→ **Material shown**
•••••
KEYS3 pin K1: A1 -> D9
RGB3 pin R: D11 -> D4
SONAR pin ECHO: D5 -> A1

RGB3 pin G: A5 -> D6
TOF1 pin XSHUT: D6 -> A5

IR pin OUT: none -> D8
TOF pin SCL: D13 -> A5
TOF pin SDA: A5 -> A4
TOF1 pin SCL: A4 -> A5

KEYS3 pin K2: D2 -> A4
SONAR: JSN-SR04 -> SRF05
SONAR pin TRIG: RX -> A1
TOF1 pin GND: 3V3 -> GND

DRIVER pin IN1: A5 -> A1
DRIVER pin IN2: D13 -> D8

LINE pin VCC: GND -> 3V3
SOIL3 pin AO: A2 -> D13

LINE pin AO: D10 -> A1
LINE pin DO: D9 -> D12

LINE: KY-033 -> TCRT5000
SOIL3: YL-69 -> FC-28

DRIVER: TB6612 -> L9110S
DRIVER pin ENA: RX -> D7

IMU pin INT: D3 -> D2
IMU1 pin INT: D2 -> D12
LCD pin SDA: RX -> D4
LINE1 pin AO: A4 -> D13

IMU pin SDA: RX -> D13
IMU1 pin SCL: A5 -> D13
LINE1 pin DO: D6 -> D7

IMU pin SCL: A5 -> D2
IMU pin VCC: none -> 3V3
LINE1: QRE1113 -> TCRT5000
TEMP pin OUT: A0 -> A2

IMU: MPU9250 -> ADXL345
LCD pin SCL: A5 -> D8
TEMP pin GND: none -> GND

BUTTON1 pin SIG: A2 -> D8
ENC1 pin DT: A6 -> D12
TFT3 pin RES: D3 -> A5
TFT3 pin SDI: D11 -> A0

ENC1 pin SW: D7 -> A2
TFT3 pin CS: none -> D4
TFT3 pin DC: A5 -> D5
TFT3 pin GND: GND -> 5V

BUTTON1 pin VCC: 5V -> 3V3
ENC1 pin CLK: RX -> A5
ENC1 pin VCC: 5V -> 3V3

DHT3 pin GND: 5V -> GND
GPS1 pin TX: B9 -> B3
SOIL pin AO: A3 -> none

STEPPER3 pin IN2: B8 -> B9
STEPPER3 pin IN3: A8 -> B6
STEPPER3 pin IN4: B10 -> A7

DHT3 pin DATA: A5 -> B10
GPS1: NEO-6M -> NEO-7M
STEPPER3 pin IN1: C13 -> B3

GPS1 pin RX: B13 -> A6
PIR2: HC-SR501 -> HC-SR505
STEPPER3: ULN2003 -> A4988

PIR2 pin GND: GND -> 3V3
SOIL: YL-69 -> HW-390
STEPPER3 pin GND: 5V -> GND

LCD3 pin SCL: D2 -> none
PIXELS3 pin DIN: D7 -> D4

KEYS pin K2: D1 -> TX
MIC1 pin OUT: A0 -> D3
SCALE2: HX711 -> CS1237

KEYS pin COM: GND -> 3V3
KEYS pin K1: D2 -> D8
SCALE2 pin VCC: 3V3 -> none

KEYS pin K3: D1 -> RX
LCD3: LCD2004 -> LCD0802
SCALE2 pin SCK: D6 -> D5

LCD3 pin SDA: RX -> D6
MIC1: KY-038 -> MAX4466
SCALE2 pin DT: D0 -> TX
•••••
→ **Work order**
Beginning at the first line of the records, give again each line exactly as written, ending with the line that contains "LINE1: QRE1113 -> TCRT5000".

→ **Answer below**
KEYS3 pin K1: A1 -> D9
RGB3 pin R: D11 -> D4
SONAR pin ECHO: D5 -> A1

RGB3 pin G: A5 -> D6
TOF1 pin XSHUT: D6 -> A5

IR pin OUT: none -> D8
TOF pin SCL: D13 -> A5
TOF pin SDA: A5 -> A4
TOF1 pin SCL: A4 -> A5

KEYS3 pin K2: D2 -> A4
SONAR: JSN-SR04 -> SRF05
SONAR pin TRIG: RX -> A1
TOF1 pin GND: 3V3 -> GND

DRIVER pin IN1: A5 -> A1
DRIVER pin IN2: D13 -> D8

LINE pin VCC: GND -> 3V3
SOIL3 pin AO: A2 -> D13

LINE pin AO: D10 -> A1
LINE pin DO: D9 -> D12

LINE: KY-033 -> TCRT5000
SOIL3: YL-69 -> FC-28

DRIVER: TB6612 -> L9110S
DRIVER pin ENA: RX -> D7

IMU pin INT: D3 -> D2
IMU1 pin INT: D2 -> D12
LCD pin SDA: RX -> D4
LINE1 pin AO: A4 -> D13

IMU pin SDA: RX -> D13
IMU1 pin SCL: A5 -> D13
LINE1 pin DO: D6 -> D7

IMU pin SCL: A5 -> D2
IMU pin VCC: none -> 3V3
LINE1: QRE1113 -> TCRT5000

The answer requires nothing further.